= Problem to work on =
The lines you return should be those containing the string "FILT", taken from the data below.

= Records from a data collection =
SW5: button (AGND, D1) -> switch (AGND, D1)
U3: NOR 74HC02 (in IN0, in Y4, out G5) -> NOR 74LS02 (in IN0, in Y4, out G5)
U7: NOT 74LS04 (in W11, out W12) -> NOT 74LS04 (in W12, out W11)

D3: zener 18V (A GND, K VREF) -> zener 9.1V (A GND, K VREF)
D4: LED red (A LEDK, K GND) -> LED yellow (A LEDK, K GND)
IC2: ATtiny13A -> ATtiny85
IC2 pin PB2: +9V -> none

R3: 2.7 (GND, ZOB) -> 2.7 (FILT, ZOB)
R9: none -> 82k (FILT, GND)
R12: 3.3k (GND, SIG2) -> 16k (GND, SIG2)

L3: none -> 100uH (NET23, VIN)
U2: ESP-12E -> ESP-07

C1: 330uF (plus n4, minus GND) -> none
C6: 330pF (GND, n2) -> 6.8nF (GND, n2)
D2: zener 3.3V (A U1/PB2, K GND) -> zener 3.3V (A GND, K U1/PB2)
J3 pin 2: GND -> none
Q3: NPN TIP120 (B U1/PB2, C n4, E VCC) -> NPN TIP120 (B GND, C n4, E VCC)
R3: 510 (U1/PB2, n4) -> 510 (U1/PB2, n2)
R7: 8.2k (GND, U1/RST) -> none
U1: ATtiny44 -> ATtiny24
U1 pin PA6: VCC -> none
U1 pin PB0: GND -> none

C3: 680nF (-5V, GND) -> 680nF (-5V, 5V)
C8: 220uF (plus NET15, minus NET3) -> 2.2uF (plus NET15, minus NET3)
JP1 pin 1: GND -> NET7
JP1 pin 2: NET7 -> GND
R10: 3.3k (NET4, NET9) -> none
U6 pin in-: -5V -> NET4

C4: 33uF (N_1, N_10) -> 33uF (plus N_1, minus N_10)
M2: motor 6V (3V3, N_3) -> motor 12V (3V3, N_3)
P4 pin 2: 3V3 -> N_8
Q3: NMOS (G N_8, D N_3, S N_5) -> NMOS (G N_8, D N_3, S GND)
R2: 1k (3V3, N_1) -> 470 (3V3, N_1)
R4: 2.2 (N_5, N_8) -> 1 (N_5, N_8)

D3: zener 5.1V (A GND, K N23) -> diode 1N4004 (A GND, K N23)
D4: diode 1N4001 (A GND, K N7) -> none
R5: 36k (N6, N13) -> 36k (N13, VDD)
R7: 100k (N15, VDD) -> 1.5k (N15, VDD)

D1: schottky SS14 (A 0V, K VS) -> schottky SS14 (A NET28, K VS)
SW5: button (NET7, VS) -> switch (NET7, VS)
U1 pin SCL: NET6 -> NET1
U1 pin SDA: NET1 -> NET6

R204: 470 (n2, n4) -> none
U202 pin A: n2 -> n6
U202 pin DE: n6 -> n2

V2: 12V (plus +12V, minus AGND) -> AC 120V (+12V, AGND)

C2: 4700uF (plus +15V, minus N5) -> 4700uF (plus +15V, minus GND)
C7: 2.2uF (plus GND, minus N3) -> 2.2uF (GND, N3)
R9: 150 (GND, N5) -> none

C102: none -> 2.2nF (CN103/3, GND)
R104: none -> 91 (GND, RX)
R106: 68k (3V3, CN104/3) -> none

= Completed exercise =
R3: 2.7 (GND, ZOB) -> 2.7 (FILT, ZOB)
R9: none -> 82k (FILT, GND)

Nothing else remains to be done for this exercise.